▸ PROBLEM REQUIREMENTS
Every line with the string "none" must be copied from the entries below.

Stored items
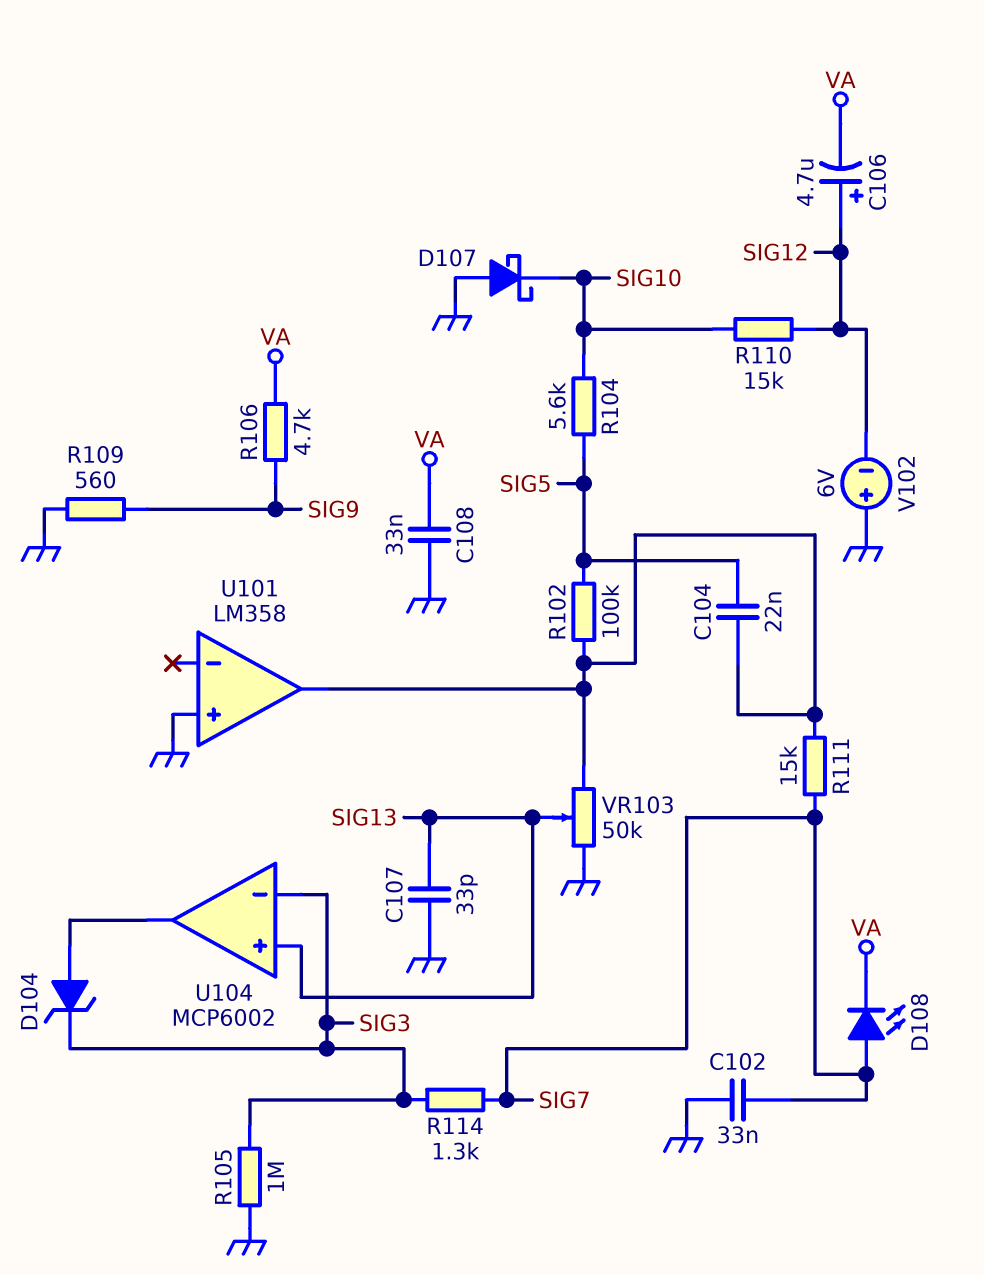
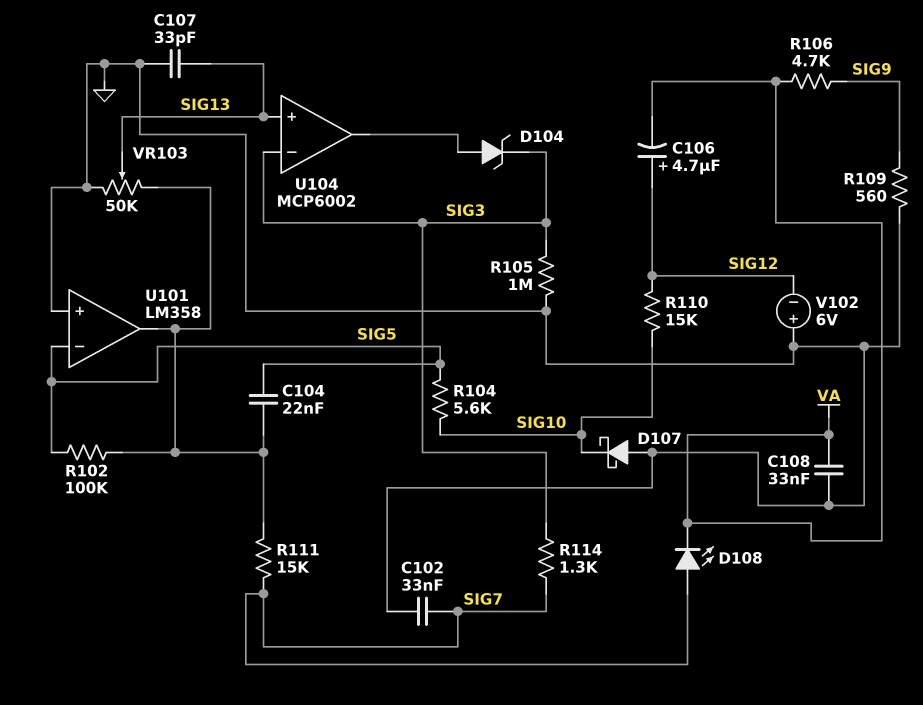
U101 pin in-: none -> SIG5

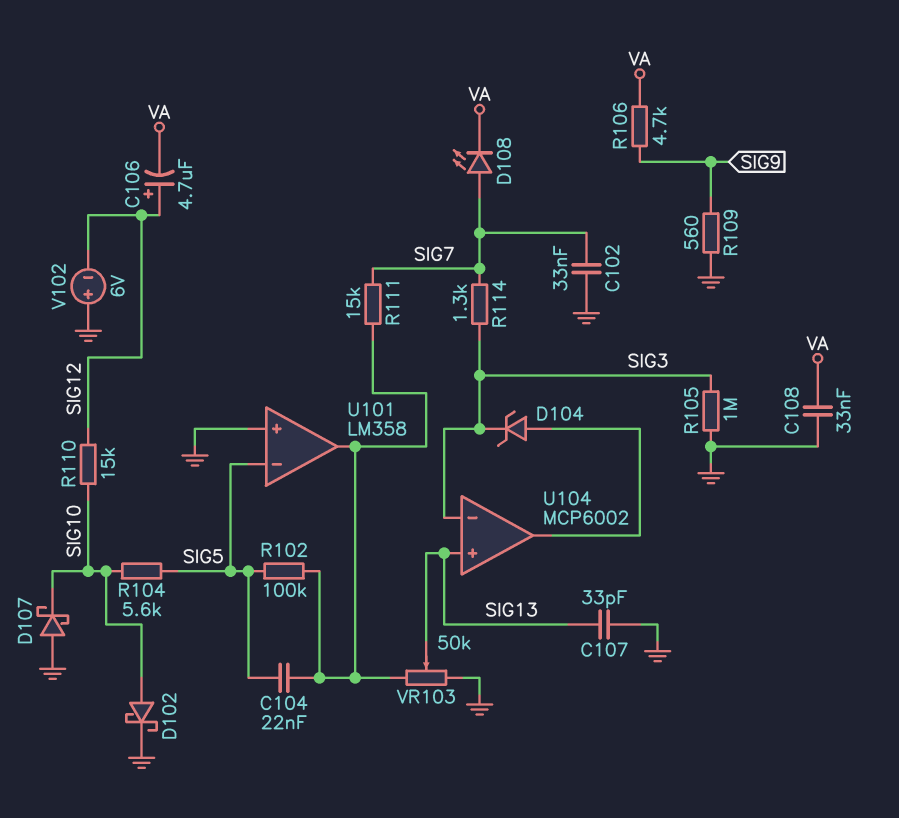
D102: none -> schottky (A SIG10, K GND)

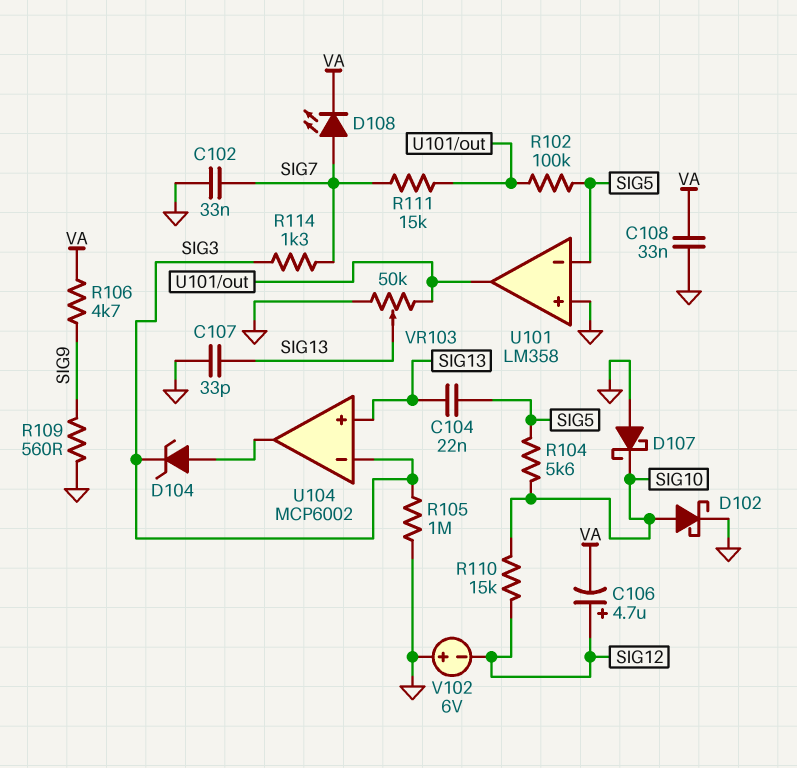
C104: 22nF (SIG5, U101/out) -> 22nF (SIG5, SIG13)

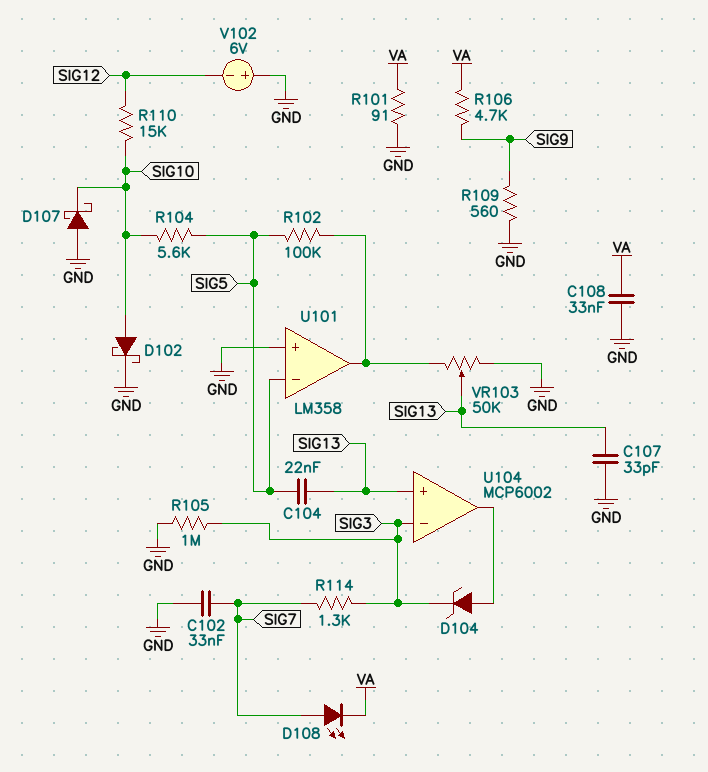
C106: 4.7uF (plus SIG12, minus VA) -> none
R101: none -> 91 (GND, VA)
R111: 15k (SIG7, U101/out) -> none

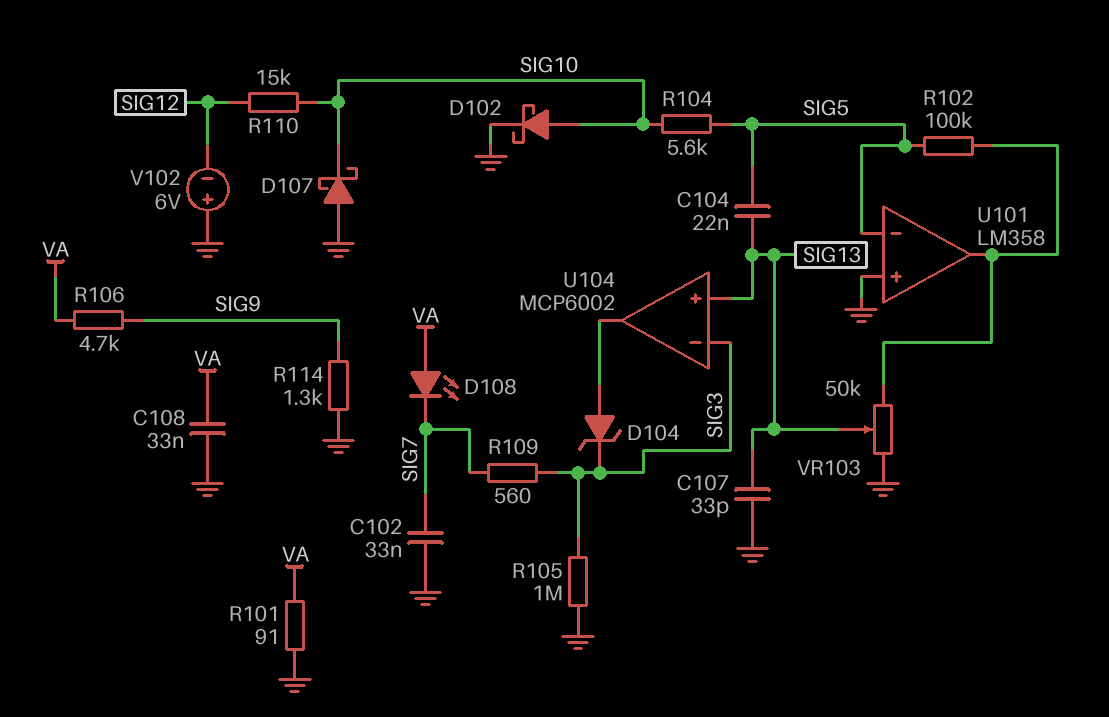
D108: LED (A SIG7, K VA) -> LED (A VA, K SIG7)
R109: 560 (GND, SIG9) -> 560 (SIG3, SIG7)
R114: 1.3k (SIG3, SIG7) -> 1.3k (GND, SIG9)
==
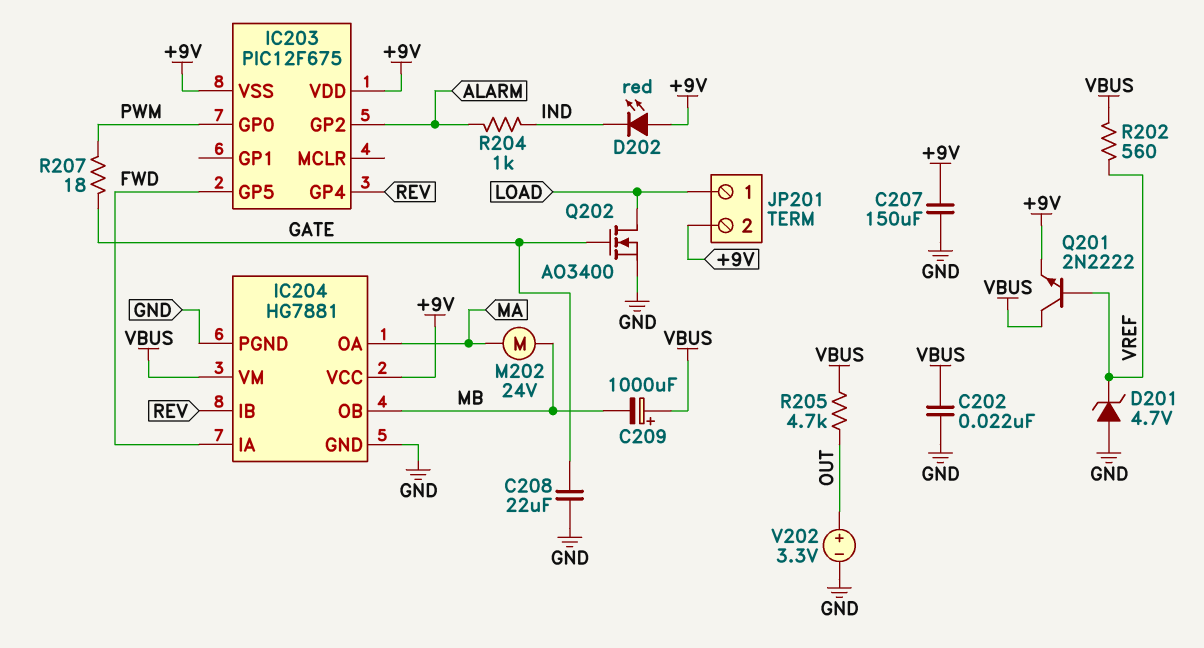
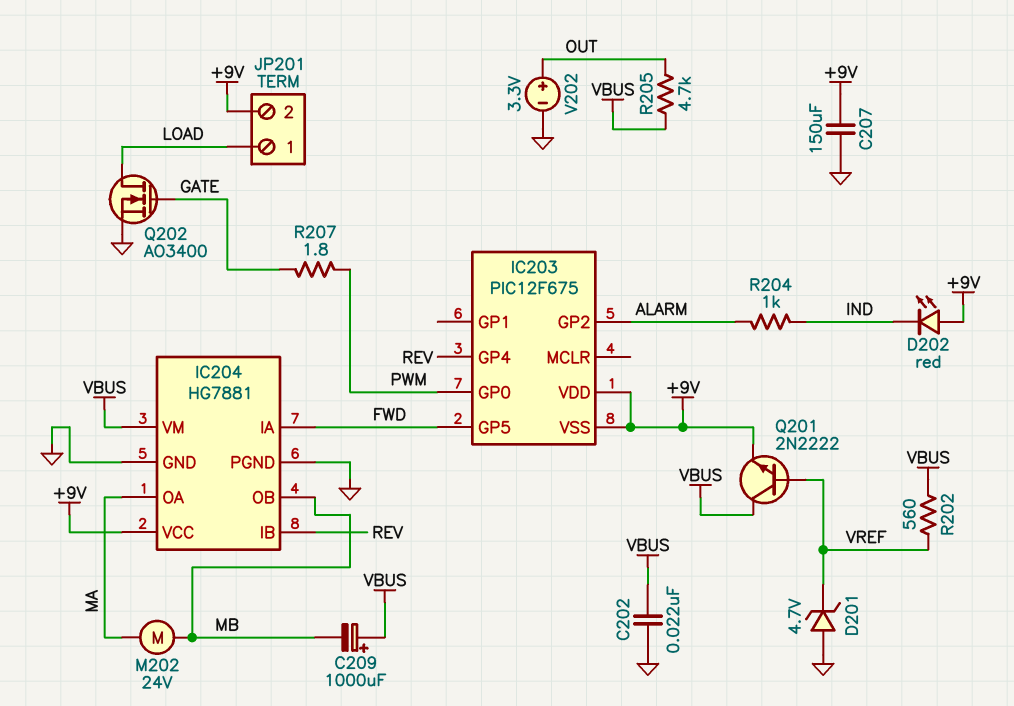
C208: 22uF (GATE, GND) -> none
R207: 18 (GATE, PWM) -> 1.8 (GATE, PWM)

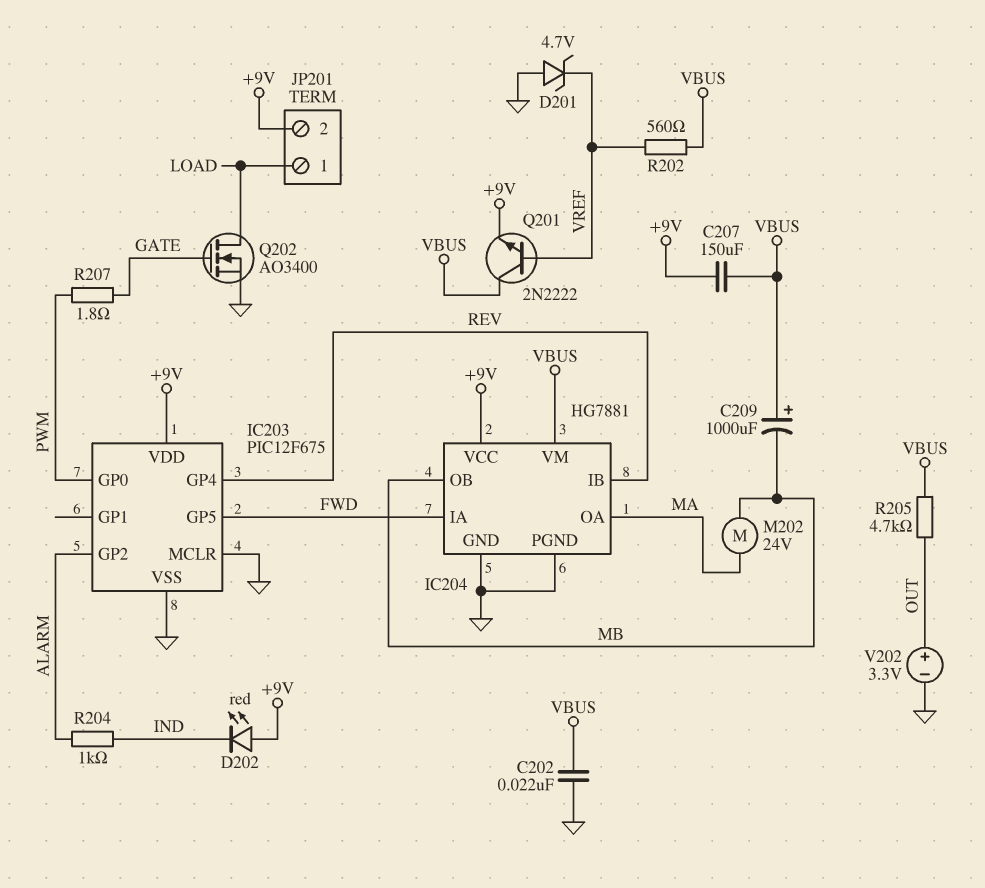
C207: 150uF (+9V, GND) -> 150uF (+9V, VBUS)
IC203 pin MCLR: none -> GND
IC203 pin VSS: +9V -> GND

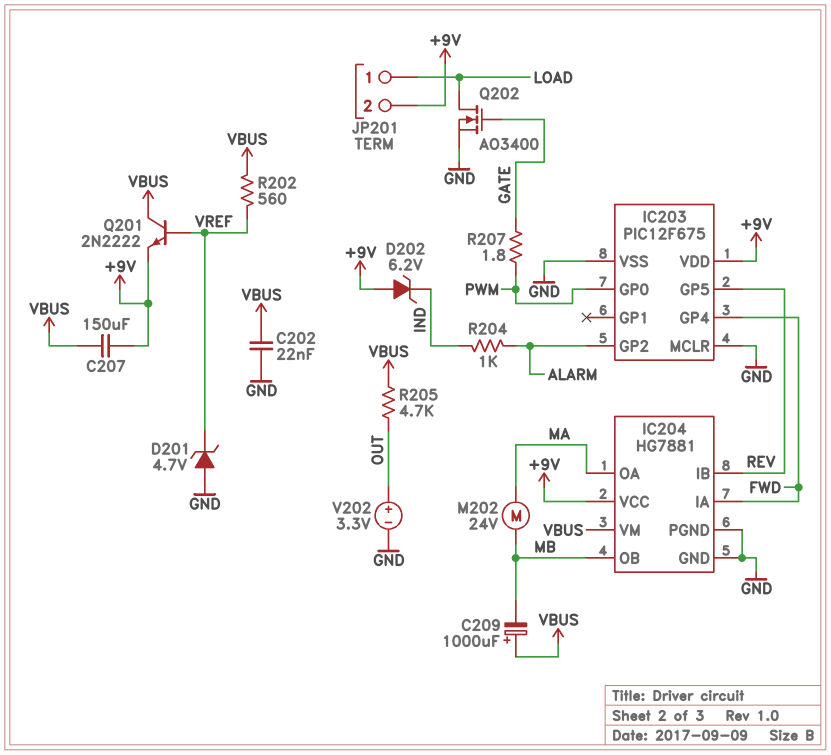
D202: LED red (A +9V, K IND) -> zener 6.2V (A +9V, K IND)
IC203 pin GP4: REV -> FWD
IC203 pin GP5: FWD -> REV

▸ ANSWER TO THIS PROBLEM
U101 pin in-: none -> SIG5
D102: none -> schottky (A SIG10, K GND)
C106: 4.7uF (plus SIG12, minus VA) -> none
R101: none -> 91 (GND, VA)
R111: 15k (SIG7, U101/out) -> none
C208: 22uF (GATE, GND) -> none
IC203 pin MCLR: none -> GND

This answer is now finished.